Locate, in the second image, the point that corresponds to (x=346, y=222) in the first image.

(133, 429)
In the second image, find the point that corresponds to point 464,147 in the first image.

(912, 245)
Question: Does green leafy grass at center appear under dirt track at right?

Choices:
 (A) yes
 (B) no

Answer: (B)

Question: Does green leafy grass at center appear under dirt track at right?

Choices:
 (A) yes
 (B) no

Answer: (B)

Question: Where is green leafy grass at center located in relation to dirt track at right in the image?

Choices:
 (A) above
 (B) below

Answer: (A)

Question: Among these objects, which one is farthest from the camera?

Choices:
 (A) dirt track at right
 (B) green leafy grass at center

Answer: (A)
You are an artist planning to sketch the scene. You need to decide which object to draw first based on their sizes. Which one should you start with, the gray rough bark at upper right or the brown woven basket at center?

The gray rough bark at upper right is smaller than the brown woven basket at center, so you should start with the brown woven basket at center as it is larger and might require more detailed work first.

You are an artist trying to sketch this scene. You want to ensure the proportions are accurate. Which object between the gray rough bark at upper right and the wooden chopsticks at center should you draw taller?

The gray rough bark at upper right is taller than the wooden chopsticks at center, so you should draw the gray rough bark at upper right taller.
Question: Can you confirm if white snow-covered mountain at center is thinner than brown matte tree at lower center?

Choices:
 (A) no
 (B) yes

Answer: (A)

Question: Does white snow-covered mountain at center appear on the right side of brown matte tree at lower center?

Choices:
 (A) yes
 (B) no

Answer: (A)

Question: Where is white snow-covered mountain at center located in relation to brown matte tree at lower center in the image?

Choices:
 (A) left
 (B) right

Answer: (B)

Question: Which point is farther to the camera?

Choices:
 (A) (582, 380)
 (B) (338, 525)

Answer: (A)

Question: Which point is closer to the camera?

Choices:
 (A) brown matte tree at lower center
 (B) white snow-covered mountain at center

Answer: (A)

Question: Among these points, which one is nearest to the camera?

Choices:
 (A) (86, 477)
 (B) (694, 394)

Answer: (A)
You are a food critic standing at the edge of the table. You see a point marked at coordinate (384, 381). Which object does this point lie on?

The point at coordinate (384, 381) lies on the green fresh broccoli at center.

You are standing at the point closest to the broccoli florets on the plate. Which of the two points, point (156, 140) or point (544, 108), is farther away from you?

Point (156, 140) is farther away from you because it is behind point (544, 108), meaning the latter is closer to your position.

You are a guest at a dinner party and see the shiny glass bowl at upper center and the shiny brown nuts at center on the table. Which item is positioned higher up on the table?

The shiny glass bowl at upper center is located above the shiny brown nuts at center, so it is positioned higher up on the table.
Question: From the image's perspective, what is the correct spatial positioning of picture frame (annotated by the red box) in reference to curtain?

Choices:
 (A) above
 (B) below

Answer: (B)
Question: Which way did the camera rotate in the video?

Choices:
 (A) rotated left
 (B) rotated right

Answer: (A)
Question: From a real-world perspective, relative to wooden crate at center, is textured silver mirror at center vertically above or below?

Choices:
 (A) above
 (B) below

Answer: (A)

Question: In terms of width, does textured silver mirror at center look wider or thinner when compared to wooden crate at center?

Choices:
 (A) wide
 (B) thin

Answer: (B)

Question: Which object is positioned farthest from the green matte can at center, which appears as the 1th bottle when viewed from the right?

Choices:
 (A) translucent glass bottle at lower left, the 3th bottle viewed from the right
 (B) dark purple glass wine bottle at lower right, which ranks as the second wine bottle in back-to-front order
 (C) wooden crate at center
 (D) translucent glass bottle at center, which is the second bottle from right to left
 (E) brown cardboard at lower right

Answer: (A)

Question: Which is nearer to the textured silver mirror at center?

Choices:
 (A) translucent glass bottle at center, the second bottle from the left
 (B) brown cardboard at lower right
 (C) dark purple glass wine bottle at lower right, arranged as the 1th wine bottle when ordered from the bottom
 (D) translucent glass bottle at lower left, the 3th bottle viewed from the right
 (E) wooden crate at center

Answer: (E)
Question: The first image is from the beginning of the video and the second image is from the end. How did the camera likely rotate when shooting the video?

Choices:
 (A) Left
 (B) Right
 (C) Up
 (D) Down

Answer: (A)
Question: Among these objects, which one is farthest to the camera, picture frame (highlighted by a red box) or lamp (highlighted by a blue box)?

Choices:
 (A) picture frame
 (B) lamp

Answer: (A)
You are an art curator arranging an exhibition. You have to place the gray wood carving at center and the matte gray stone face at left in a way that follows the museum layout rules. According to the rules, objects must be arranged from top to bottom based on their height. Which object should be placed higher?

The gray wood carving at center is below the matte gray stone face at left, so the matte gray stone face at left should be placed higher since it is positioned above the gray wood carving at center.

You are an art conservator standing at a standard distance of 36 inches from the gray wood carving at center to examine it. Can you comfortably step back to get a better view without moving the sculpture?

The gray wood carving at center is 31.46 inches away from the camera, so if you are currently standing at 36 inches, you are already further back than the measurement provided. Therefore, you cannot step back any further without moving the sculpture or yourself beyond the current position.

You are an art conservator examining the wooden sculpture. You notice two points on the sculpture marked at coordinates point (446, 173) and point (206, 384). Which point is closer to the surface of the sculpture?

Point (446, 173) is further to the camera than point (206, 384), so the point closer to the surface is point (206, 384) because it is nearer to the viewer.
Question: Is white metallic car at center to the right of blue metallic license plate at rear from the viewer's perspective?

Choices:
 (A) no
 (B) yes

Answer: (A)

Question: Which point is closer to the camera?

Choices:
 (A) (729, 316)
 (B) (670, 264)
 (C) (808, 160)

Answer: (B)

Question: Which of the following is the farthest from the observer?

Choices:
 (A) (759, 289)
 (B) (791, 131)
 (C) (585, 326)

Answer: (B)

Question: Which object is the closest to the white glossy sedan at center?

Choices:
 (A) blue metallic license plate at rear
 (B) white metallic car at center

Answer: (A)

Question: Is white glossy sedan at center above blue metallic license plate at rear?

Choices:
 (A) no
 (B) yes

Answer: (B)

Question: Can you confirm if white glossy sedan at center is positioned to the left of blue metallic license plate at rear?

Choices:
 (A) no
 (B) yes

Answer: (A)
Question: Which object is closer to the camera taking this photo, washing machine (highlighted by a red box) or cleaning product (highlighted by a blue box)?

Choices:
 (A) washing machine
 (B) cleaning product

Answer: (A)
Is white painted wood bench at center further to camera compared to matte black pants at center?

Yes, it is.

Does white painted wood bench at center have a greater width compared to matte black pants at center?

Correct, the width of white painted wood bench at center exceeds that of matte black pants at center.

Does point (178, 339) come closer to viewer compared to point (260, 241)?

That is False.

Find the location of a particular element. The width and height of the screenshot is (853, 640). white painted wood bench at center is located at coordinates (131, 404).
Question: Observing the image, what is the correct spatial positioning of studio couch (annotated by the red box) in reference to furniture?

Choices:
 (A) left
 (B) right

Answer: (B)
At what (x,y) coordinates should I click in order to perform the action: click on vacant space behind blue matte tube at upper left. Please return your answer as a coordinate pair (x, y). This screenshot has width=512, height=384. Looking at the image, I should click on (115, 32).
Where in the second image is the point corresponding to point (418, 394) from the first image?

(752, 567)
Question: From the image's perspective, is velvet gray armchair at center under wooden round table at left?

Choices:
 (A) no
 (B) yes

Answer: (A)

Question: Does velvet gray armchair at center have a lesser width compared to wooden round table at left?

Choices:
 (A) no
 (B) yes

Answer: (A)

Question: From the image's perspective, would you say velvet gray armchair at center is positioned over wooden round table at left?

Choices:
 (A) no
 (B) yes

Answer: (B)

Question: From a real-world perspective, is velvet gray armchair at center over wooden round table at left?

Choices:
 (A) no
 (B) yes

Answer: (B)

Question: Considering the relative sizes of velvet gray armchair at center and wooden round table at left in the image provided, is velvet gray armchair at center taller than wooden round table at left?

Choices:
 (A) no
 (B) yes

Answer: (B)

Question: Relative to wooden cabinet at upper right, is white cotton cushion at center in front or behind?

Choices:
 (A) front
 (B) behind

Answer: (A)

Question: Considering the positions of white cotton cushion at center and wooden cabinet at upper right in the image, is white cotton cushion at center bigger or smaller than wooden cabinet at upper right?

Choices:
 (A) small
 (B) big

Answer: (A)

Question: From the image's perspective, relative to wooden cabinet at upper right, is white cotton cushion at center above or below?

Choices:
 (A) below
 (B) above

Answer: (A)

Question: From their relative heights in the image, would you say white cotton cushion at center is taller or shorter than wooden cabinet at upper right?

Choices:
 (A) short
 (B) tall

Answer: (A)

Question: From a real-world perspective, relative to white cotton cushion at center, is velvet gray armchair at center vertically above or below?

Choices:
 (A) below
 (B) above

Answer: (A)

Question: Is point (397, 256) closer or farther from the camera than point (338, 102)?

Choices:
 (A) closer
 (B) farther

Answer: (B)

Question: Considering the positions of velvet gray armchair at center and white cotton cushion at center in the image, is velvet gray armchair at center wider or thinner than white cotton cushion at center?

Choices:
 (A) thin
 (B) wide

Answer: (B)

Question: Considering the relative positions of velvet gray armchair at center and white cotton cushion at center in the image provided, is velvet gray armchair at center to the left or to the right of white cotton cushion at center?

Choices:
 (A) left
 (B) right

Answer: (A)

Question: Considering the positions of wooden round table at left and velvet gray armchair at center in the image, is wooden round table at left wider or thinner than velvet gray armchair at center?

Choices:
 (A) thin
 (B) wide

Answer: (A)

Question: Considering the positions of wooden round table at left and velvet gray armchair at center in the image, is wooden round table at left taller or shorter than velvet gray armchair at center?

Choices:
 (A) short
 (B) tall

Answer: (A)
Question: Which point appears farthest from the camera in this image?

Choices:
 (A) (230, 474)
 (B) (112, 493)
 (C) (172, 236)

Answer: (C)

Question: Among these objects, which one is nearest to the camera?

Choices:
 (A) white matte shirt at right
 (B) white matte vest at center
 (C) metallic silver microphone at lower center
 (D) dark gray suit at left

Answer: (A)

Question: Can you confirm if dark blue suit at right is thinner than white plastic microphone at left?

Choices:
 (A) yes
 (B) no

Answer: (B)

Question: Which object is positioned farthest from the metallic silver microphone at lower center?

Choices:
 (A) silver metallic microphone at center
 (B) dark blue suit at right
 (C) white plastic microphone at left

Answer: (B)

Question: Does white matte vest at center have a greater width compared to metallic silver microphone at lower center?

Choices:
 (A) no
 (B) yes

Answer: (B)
-=-=-
**TASK BRIEF**
Copy out the material above word for word, from its first line through the line containing "(B) (338, 525)".

**RESULT**
Locate, in the second image, the point that corresponds to (x=346, y=222) in the first image.

(133, 429)
In the second image, find the point that corresponds to point 464,147 in the first image.

(912, 245)
Question: Does green leafy grass at center appear under dirt track at right?

Choices:
 (A) yes
 (B) no

Answer: (B)

Question: Does green leafy grass at center appear under dirt track at right?

Choices:
 (A) yes
 (B) no

Answer: (B)

Question: Where is green leafy grass at center located in relation to dirt track at right in the image?

Choices:
 (A) above
 (B) below

Answer: (A)

Question: Among these objects, which one is farthest from the camera?

Choices:
 (A) dirt track at right
 (B) green leafy grass at center

Answer: (A)
You are an artist planning to sketch the scene. You need to decide which object to draw first based on their sizes. Which one should you start with, the gray rough bark at upper right or the brown woven basket at center?

The gray rough bark at upper right is smaller than the brown woven basket at center, so you should start with the brown woven basket at center as it is larger and might require more detailed work first.

You are an artist trying to sketch this scene. You want to ensure the proportions are accurate. Which object between the gray rough bark at upper right and the wooden chopsticks at center should you draw taller?

The gray rough bark at upper right is taller than the wooden chopsticks at center, so you should draw the gray rough bark at upper right taller.
Question: Can you confirm if white snow-covered mountain at center is thinner than brown matte tree at lower center?

Choices:
 (A) no
 (B) yes

Answer: (A)

Question: Does white snow-covered mountain at center appear on the right side of brown matte tree at lower center?

Choices:
 (A) yes
 (B) no

Answer: (A)

Question: Where is white snow-covered mountain at center located in relation to brown matte tree at lower center in the image?

Choices:
 (A) left
 (B) right

Answer: (B)

Question: Which point is farther to the camera?

Choices:
 (A) (582, 380)
 (B) (338, 525)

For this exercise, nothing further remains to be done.